(Exercise instructions):
Below are some records. Quote exactly the lines from the one that contains "green semicircle: moved 2 px right, 2 px up" through the last, both included, and leave out the pictures.
*** Stored data Section Begins ***
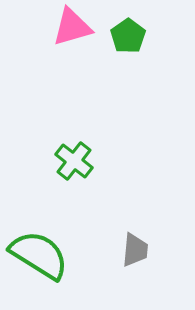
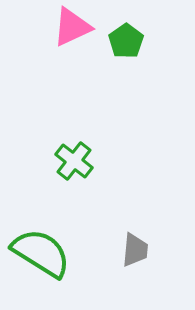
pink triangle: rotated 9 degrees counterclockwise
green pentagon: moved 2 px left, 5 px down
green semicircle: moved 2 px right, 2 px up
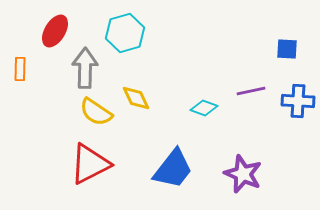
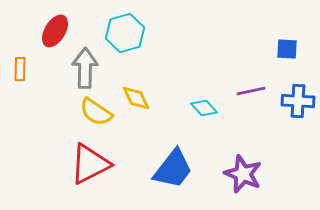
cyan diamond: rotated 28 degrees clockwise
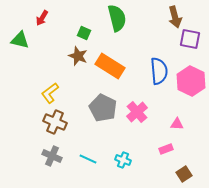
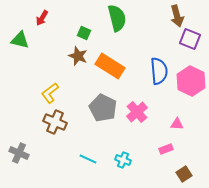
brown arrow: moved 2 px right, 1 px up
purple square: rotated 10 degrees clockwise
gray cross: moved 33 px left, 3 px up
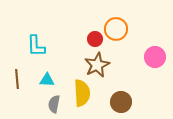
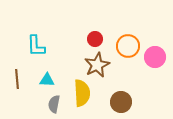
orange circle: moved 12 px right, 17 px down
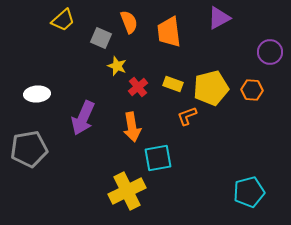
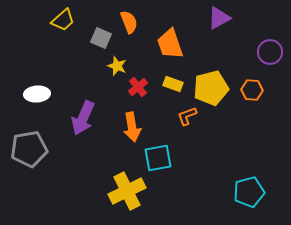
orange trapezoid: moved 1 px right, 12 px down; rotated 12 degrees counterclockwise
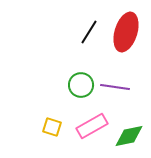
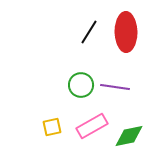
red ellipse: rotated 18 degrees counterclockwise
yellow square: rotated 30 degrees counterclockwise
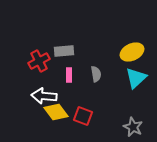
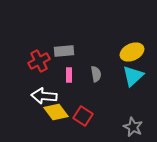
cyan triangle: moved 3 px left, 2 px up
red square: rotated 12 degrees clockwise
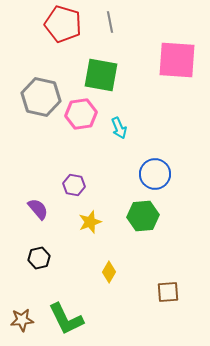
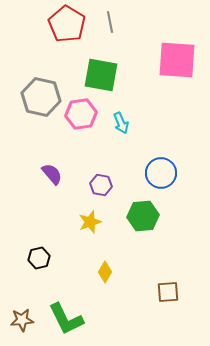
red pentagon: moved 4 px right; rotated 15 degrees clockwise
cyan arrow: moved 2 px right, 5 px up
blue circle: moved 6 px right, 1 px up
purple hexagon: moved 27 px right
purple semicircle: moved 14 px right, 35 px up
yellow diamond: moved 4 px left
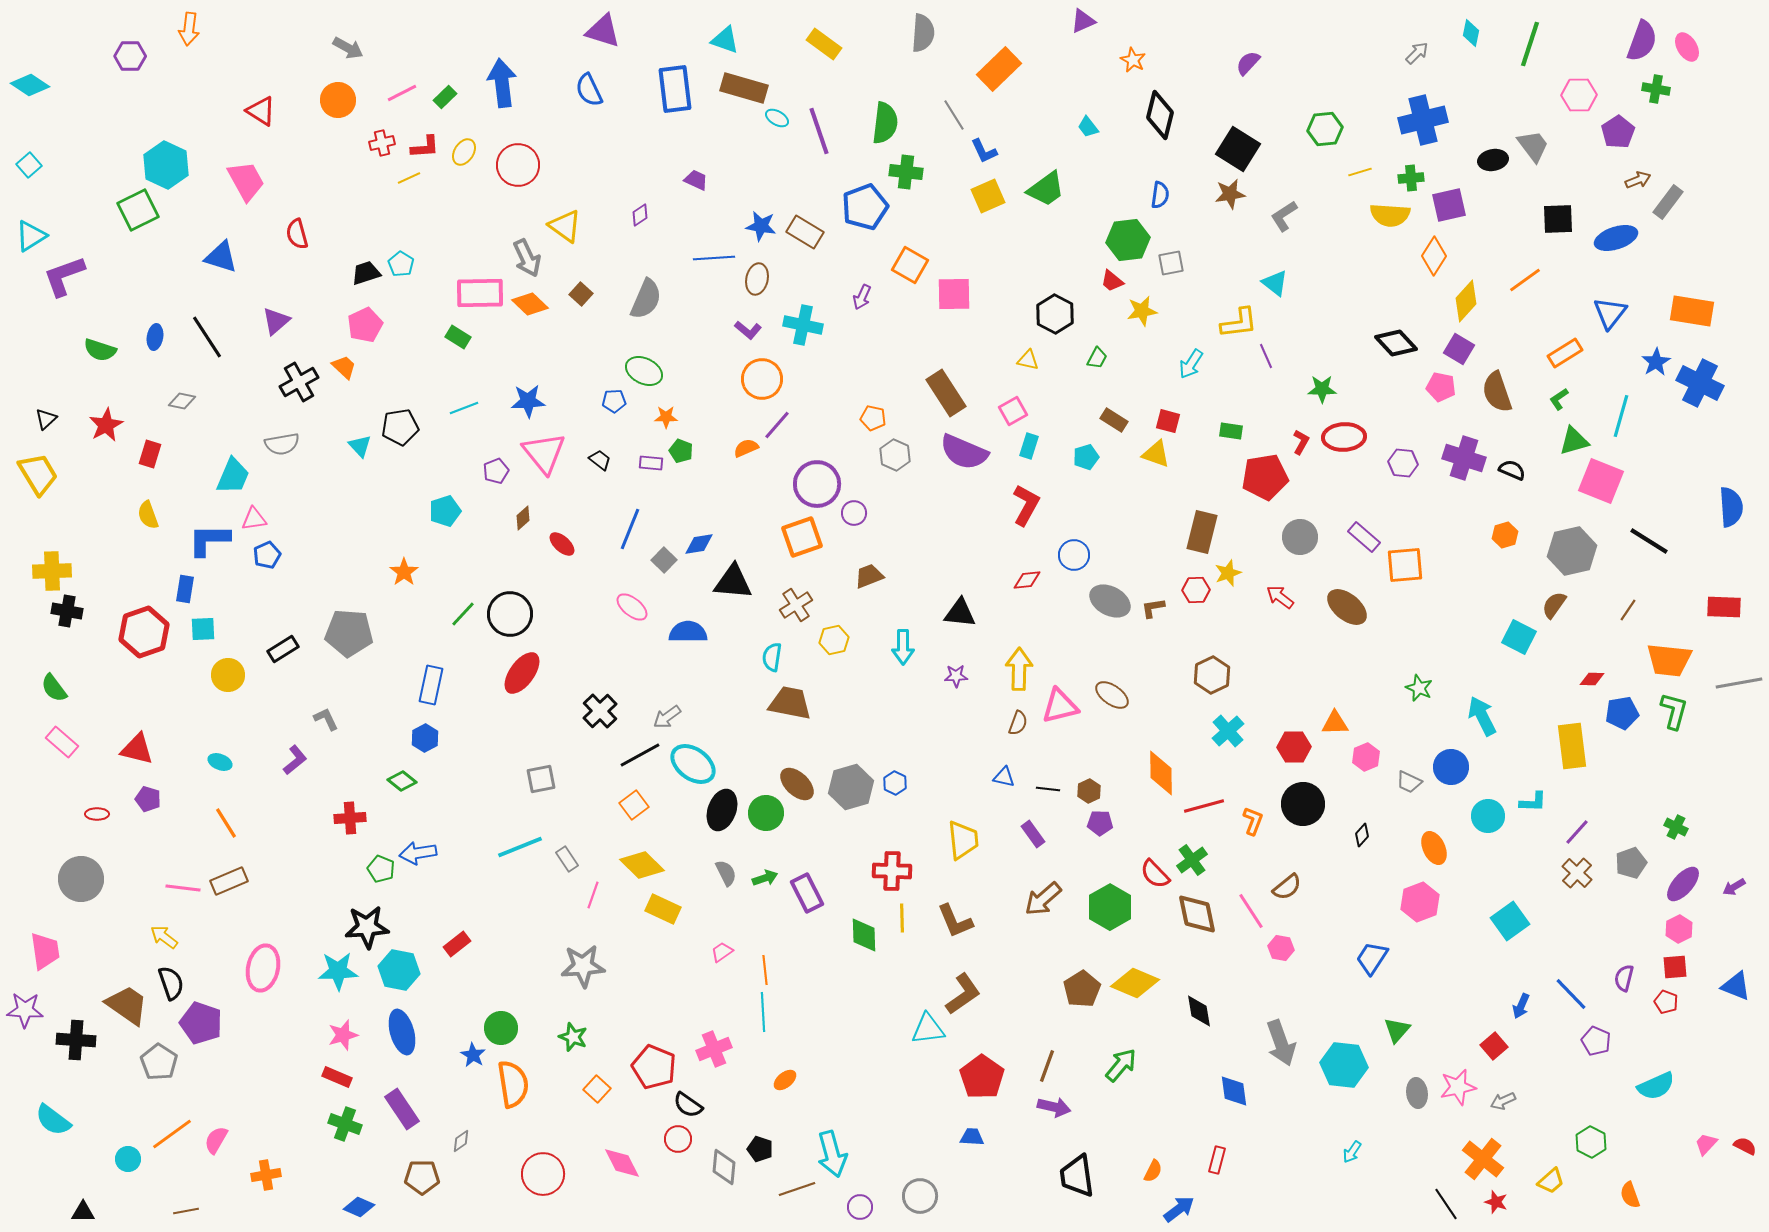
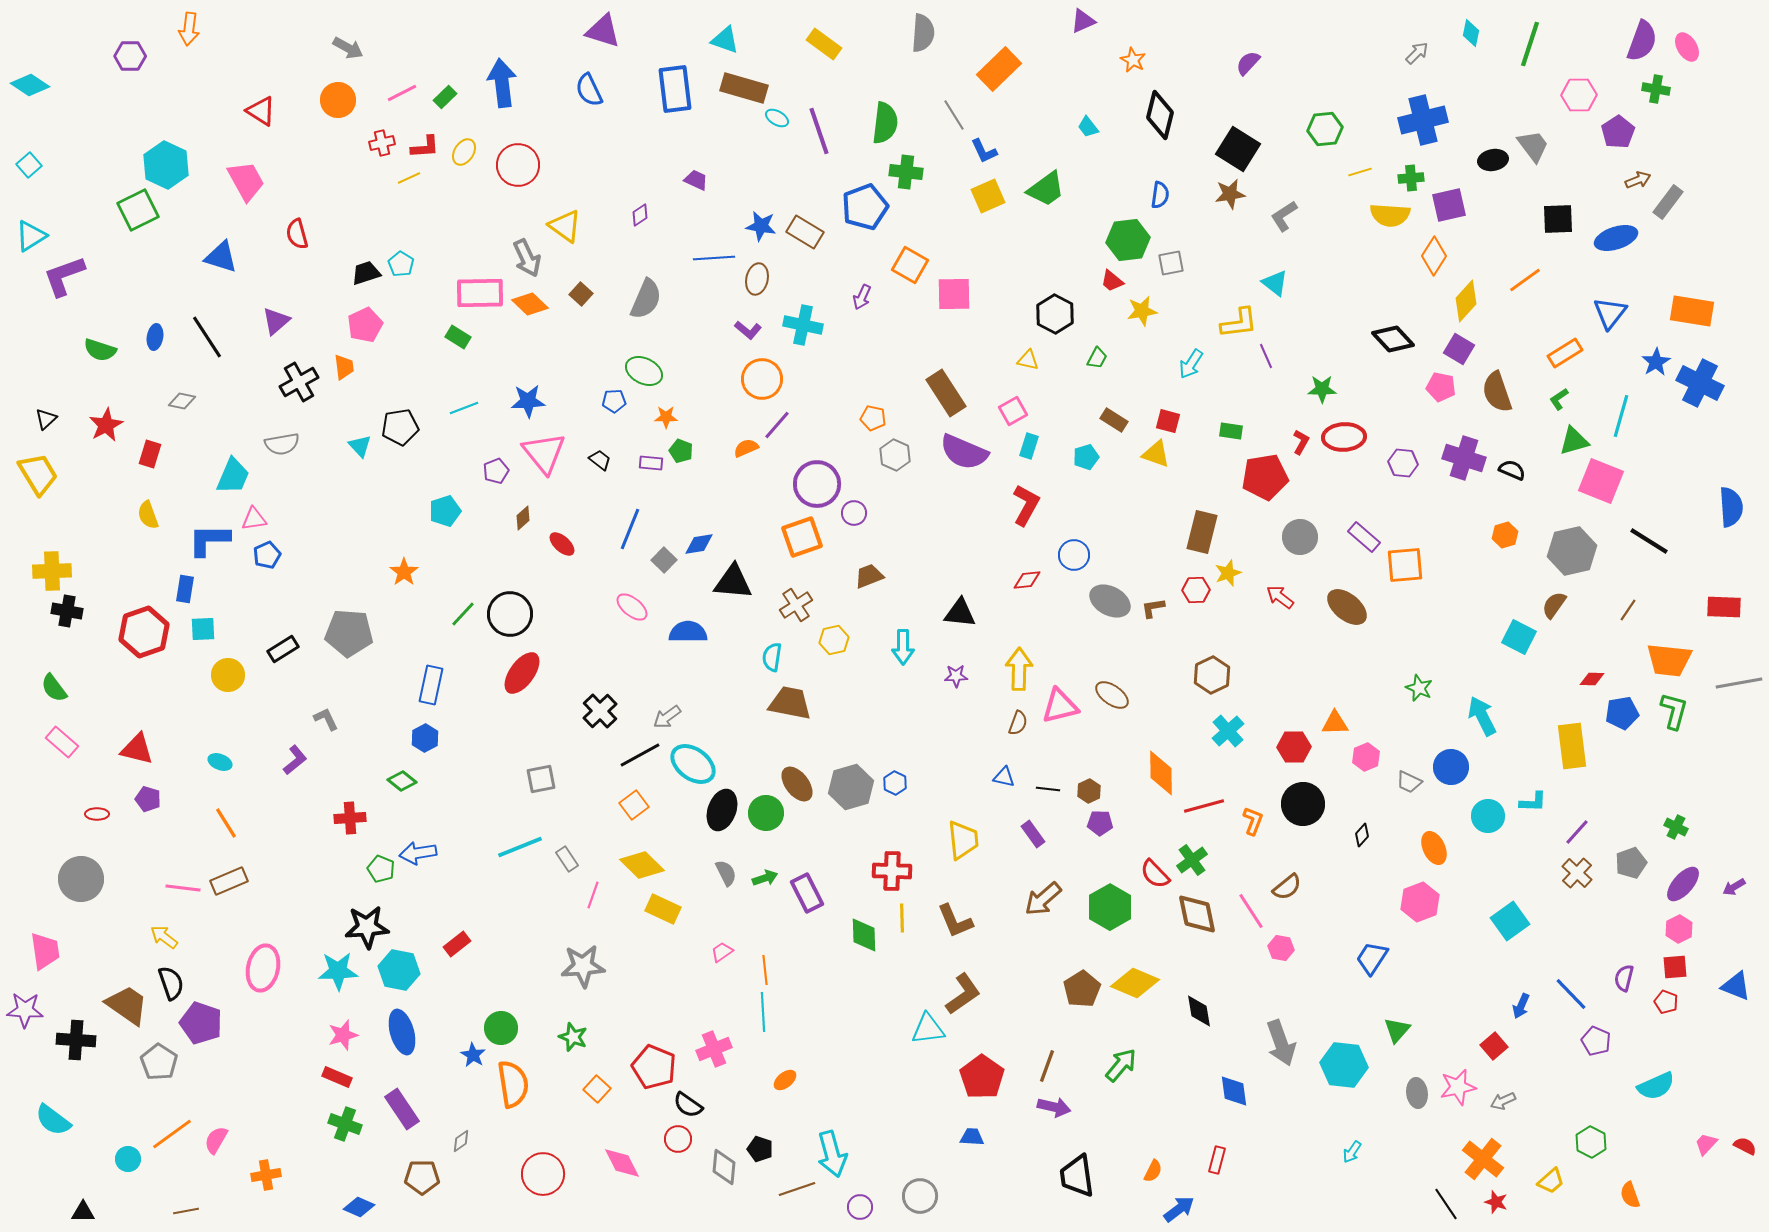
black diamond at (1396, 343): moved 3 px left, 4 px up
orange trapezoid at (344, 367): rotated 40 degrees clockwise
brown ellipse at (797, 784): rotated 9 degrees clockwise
*** Stored data Section Ends ***
(Solution to this problem):
green semicircle: moved 2 px right, 2 px up
cyan diamond: rotated 28 degrees clockwise
brown arrow: moved 2 px right, 1 px up
purple square: rotated 10 degrees clockwise
gray cross: moved 33 px left, 3 px up
orange circle: moved 12 px right, 17 px down
orange trapezoid: moved 1 px right, 12 px down; rotated 12 degrees counterclockwise
red ellipse: rotated 18 degrees counterclockwise
yellow square: rotated 30 degrees counterclockwise
cyan triangle: moved 3 px left, 2 px up
red square: rotated 12 degrees clockwise
red pentagon: moved 4 px right; rotated 15 degrees clockwise
cyan arrow: moved 2 px right, 5 px up
blue circle: moved 6 px right, 1 px up
purple hexagon: moved 27 px right
purple semicircle: moved 14 px right, 35 px up
yellow diamond: moved 4 px left
black diamond at (1396, 343): moved 3 px left, 4 px up
orange trapezoid at (344, 367): rotated 40 degrees clockwise
brown ellipse at (797, 784): rotated 9 degrees clockwise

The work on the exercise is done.